■ Instruction ■
Reproduce the entries below word for word, from the first line through the line with "44 (819, 210)", and include that line.

[Material provided start]

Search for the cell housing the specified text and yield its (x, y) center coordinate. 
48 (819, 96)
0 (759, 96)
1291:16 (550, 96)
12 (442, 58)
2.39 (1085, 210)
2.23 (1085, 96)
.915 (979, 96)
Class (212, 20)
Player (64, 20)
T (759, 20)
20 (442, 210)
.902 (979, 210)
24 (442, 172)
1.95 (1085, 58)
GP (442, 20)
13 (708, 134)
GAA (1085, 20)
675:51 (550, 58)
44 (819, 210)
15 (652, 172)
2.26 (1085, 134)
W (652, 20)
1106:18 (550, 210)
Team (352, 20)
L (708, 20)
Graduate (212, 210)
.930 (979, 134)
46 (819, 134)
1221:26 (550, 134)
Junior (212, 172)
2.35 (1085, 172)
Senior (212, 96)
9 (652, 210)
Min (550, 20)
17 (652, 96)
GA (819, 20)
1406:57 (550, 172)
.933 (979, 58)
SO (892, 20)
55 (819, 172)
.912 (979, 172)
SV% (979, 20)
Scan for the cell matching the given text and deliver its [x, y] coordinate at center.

[Material provided end]

■ Complete answer ■
Search for the cell housing the specified text and yield its (x, y) center coordinate. 
48 (819, 96)
0 (759, 96)
1291:16 (550, 96)
12 (442, 58)
2.39 (1085, 210)
2.23 (1085, 96)
.915 (979, 96)
Class (212, 20)
Player (64, 20)
T (759, 20)
20 (442, 210)
.902 (979, 210)
24 (442, 172)
1.95 (1085, 58)
GP (442, 20)
13 (708, 134)
GAA (1085, 20)
675:51 (550, 58)
44 (819, 210)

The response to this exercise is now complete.